··· Supplied information

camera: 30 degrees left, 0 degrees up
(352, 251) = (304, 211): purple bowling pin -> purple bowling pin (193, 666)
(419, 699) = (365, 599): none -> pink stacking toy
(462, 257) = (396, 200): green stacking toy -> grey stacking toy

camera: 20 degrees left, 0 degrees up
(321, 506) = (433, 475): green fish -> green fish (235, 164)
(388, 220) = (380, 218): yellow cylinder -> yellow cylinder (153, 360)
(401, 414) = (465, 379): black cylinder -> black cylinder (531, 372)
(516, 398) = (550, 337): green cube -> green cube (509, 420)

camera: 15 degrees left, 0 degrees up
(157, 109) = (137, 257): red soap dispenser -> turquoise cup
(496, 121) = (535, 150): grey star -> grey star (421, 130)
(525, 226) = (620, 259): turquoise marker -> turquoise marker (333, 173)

······
··· Supplied information

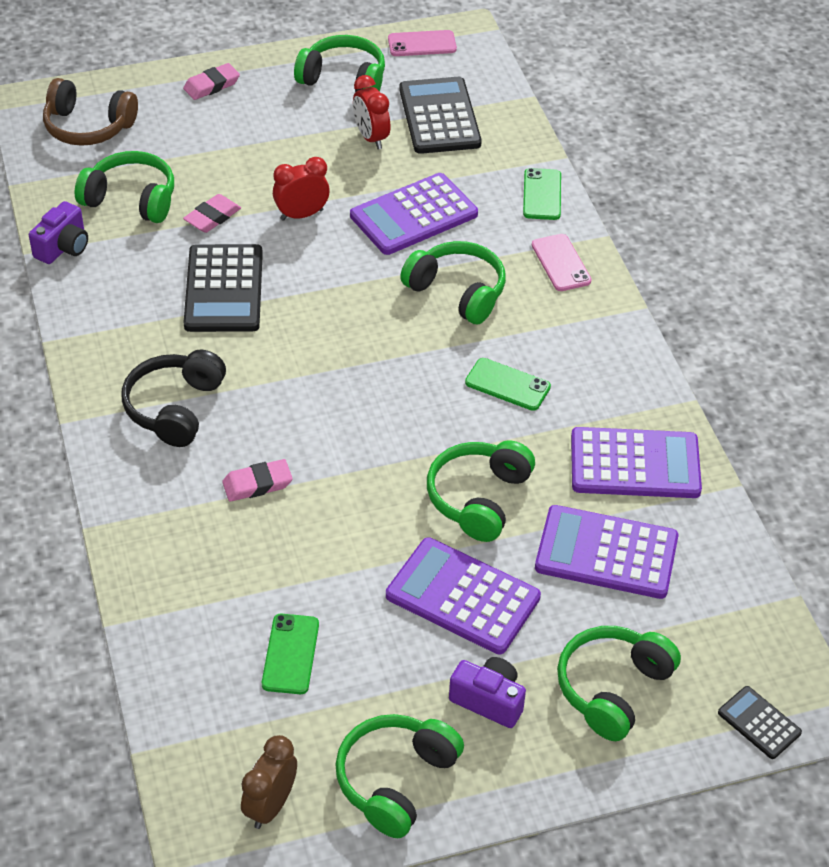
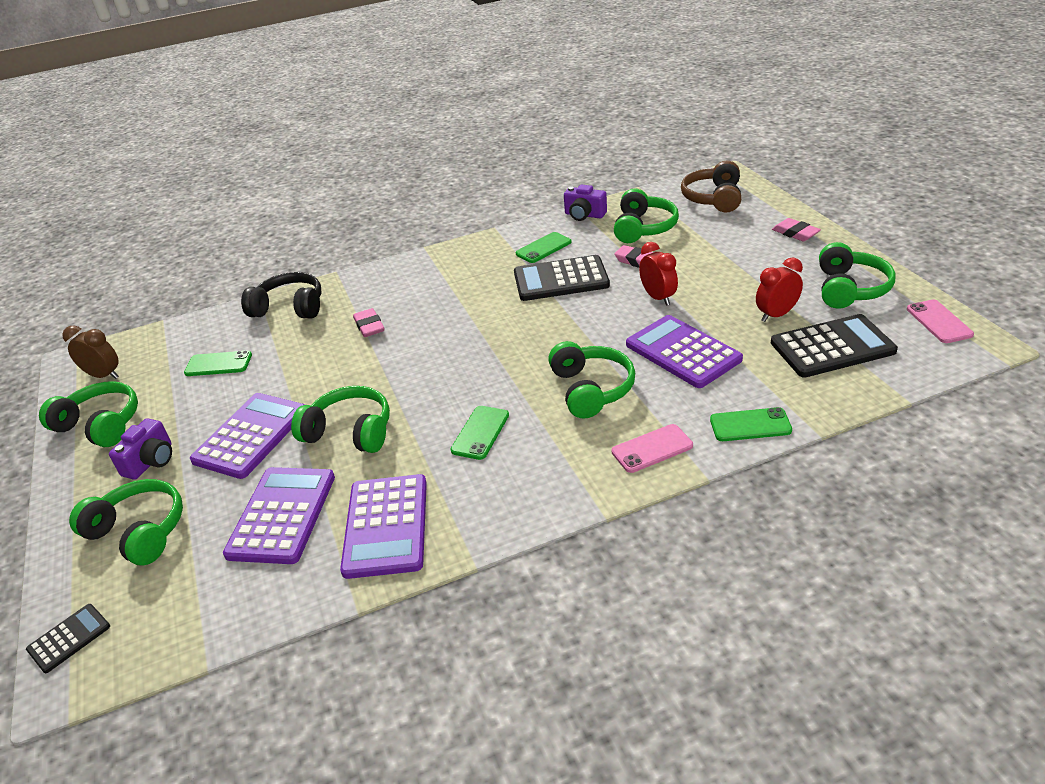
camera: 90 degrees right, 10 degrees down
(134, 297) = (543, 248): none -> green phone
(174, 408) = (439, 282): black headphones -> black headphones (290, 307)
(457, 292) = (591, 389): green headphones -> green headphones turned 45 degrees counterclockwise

······

- The task -
Look above for the line holding "(419, 699) = (365, 599): none" and the line holding "(525, 226) = (620, 259): turquoise". Retype both, and every line between them, word for word and nothing else.

- Reply to the exercise -
(419, 699) = (365, 599): none -> pink stacking toy
(462, 257) = (396, 200): green stacking toy -> grey stacking toy

camera: 20 degrees left, 0 degrees up
(321, 506) = (433, 475): green fish -> green fish (235, 164)
(388, 220) = (380, 218): yellow cylinder -> yellow cylinder (153, 360)
(401, 414) = (465, 379): black cylinder -> black cylinder (531, 372)
(516, 398) = (550, 337): green cube -> green cube (509, 420)

camera: 15 degrees left, 0 degrees up
(157, 109) = (137, 257): red soap dispenser -> turquoise cup
(496, 121) = (535, 150): grey star -> grey star (421, 130)
(525, 226) = (620, 259): turquoise marker -> turquoise marker (333, 173)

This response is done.